■ WHAT YOU ARE ASKED TO DO: Make an exact copy of the records, dropping all pictures.

== AVAILABLE DATA

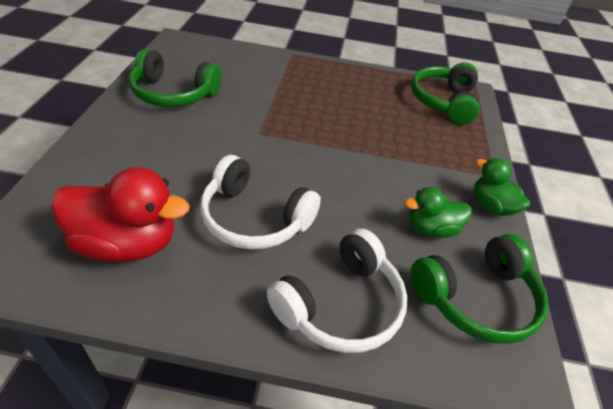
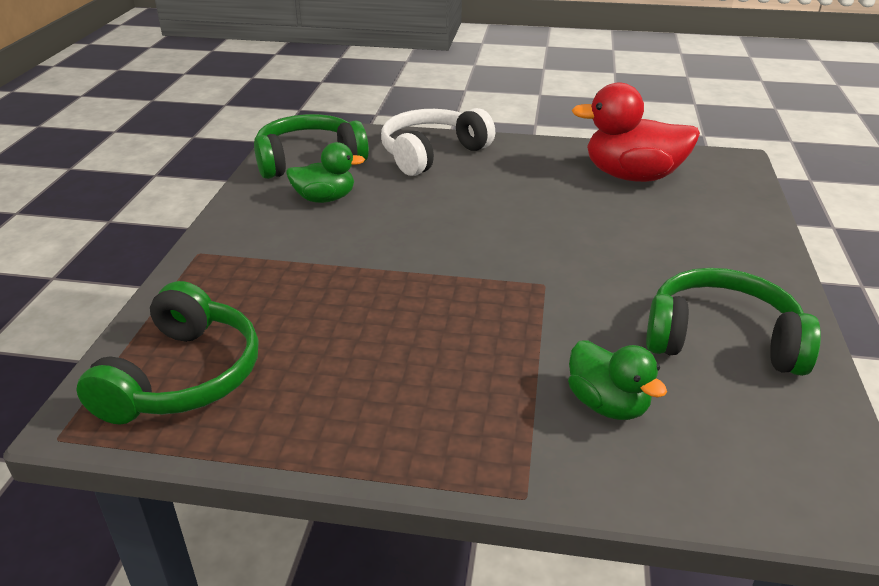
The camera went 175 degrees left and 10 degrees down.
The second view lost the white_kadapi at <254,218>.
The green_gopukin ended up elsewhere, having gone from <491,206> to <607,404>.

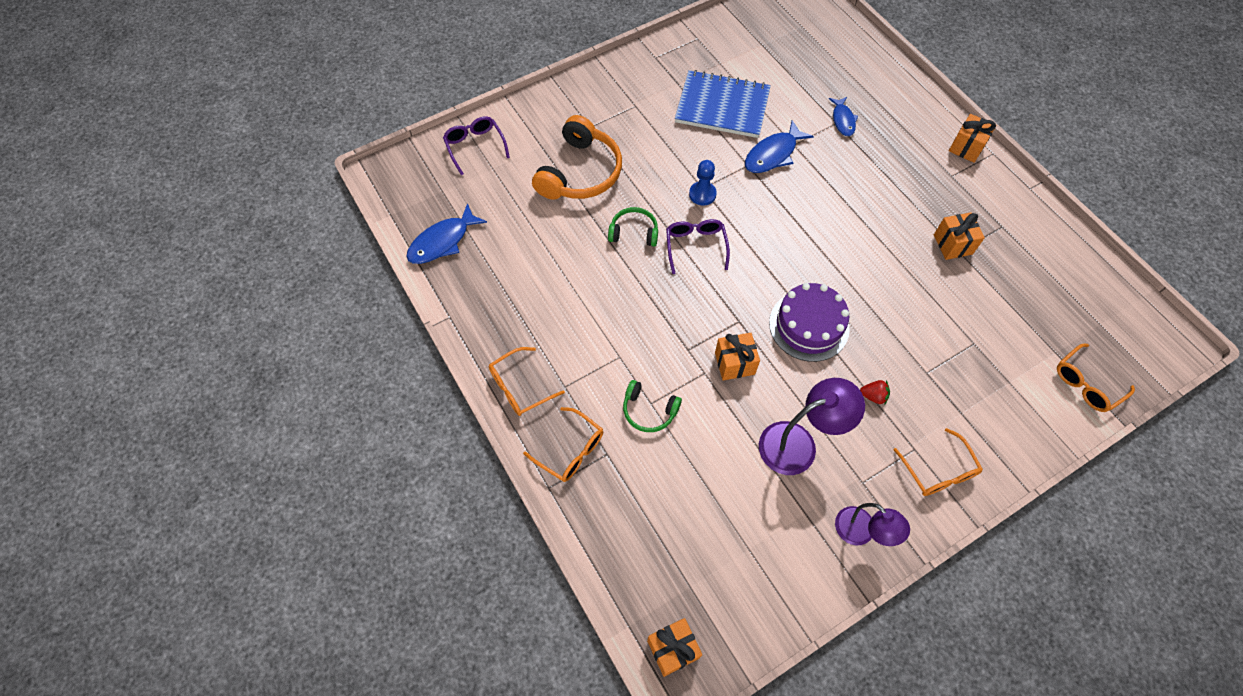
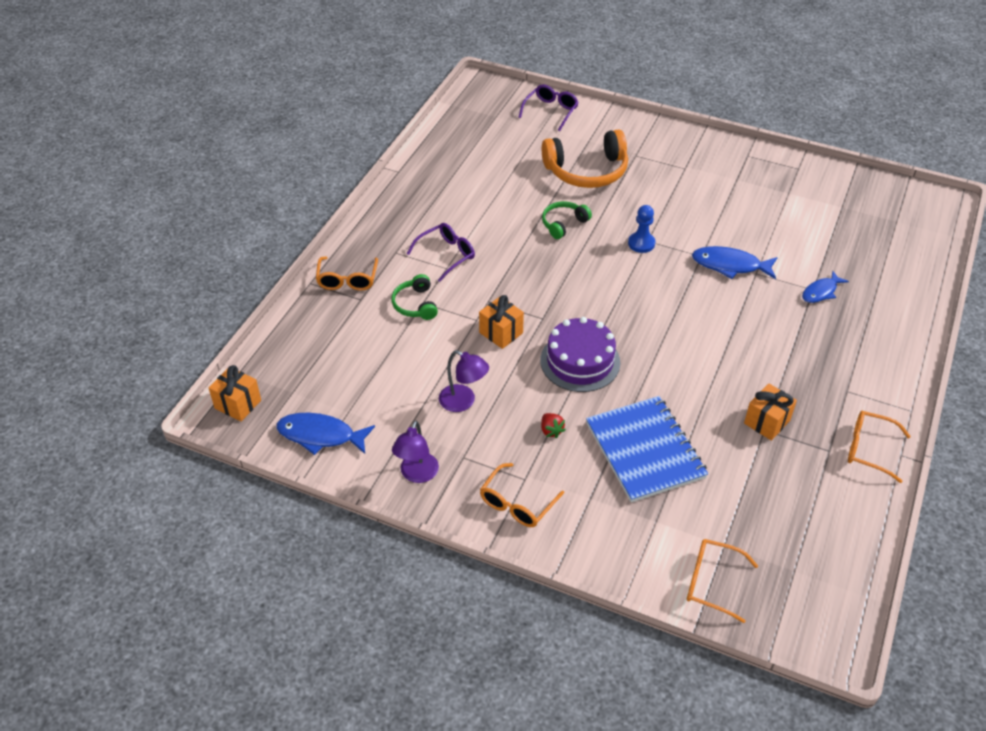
The camera went 55 degrees right and 15 degrees down.
The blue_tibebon ended up elsewhere, having gone from <442,241> to <320,435>.
The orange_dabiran ended up elsewhere, having gone from <519,387> to <868,449>.
The green_kadapi at <634,232> ended up facing another way, 105 degrees counterclockwise from before.
The purple_dabiran ended up elsewhere, having gone from <695,246> to <446,255>.
The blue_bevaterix ended up elsewhere, having gone from <722,106> to <645,450>.
The size of the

====

■ SOLUTION TO THE PROBLEM:
The camera went 175 degrees left and 10 degrees down.
The second view lost the white_kadapi at <254,218>.
The green_gopukin ended up elsewhere, having gone from <491,206> to <607,404>.

The camera went 55 degrees right and 15 degrees down.
The blue_tibebon ended up elsewhere, having gone from <442,241> to <320,435>.
The orange_dabiran ended up elsewhere, having gone from <519,387> to <868,449>.
The green_kadapi at <634,232> ended up facing another way, 105 degrees counterclockwise from before.
The purple_dabiran ended up elsewhere, having gone from <695,246> to <446,255>.
The blue_bevaterix ended up elsewhere, having gone from <722,106> to <645,450>.
The size of the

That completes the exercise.